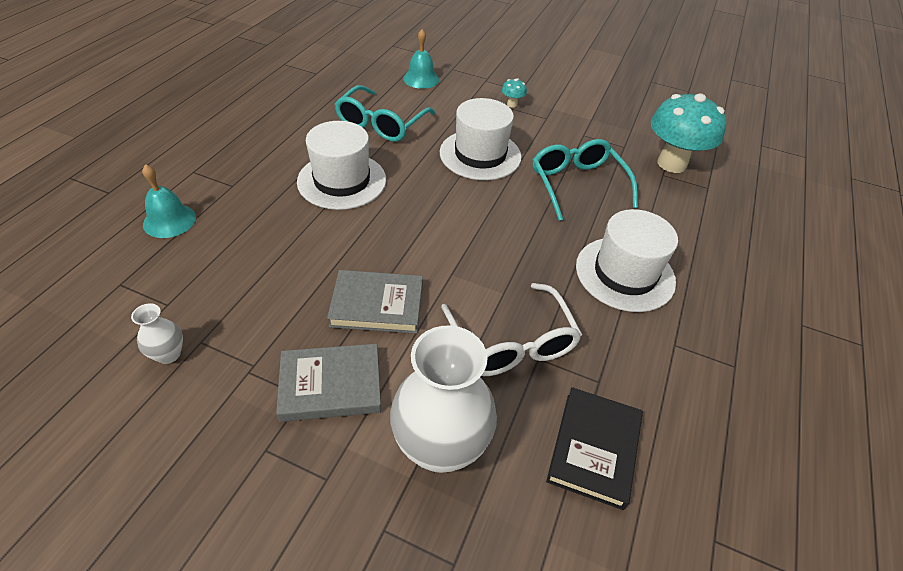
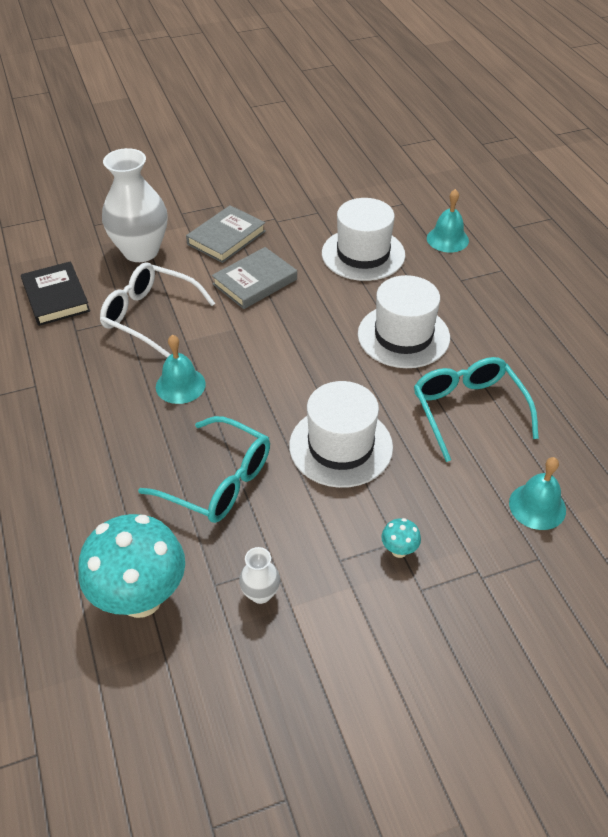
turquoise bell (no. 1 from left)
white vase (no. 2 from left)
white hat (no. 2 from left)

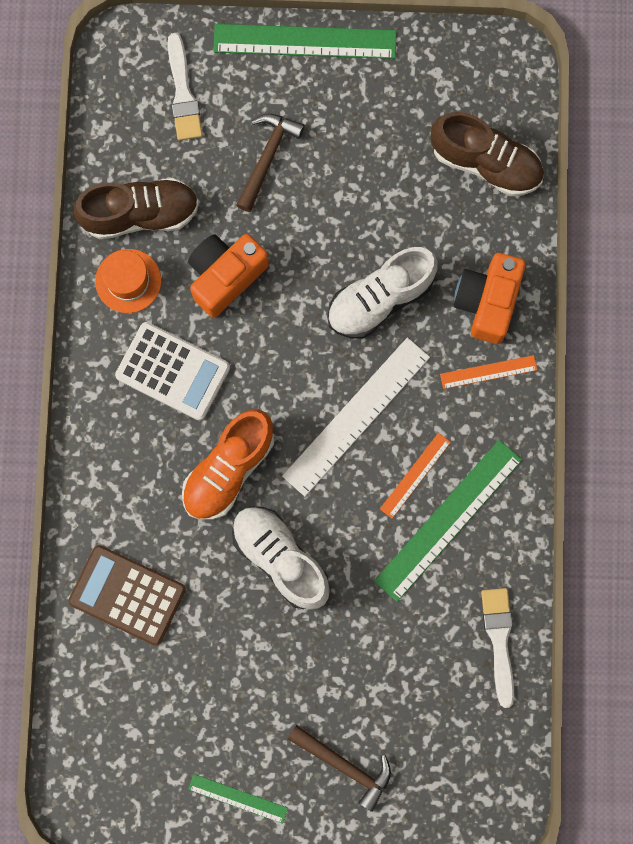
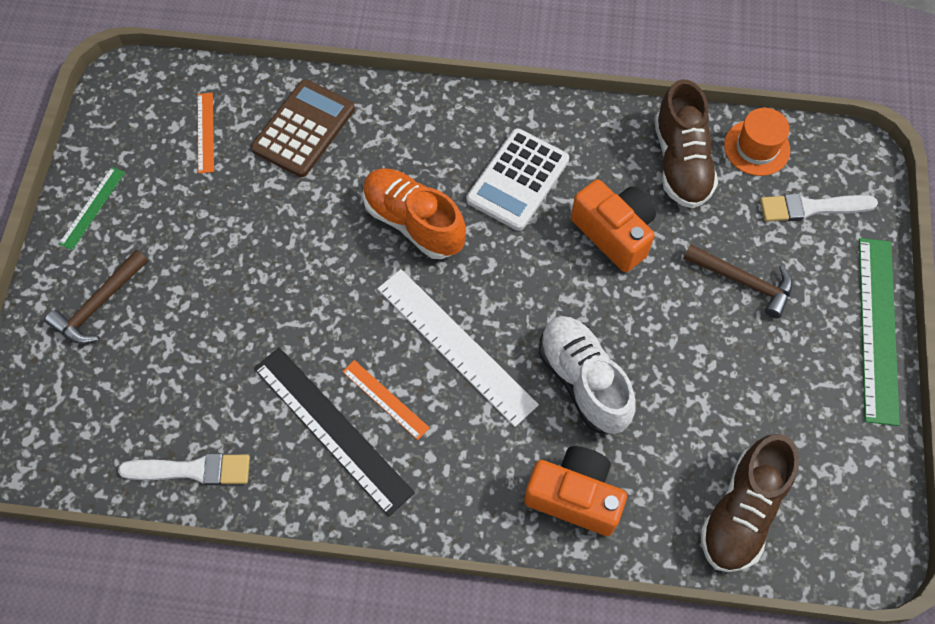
white shoe (no. 1 from left in the first image)
orange hat
orange ruler (no. 1 from left)
black ruler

= = = = = = =

Take the line with "white vase (no. 2 from left)" and each line after it through the end of the material above, and reproduce them exactly, without the pictures.

white vase (no. 2 from left)
white hat (no. 2 from left)

white shoe (no. 1 from left in the first image)
orange hat
orange ruler (no. 1 from left)
black ruler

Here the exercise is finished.